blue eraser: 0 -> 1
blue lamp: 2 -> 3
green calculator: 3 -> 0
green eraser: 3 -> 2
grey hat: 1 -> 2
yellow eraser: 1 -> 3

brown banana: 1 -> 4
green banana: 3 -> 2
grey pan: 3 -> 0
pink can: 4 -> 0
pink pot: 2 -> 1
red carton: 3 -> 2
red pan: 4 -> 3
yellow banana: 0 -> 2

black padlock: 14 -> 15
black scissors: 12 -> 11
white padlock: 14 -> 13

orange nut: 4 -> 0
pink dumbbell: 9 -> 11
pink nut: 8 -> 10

▬▬▬▬▬▬

I'd like the material repeated word for word, please.

blue eraser: 0 -> 1
blue lamp: 2 -> 3
green calculator: 3 -> 0
green eraser: 3 -> 2
grey hat: 1 -> 2
yellow eraser: 1 -> 3

brown banana: 1 -> 4
green banana: 3 -> 2
grey pan: 3 -> 0
pink can: 4 -> 0
pink pot: 2 -> 1
red carton: 3 -> 2
red pan: 4 -> 3
yellow banana: 0 -> 2

black padlock: 14 -> 15
black scissors: 12 -> 11
white padlock: 14 -> 13

orange nut: 4 -> 0
pink dumbbell: 9 -> 11
pink nut: 8 -> 10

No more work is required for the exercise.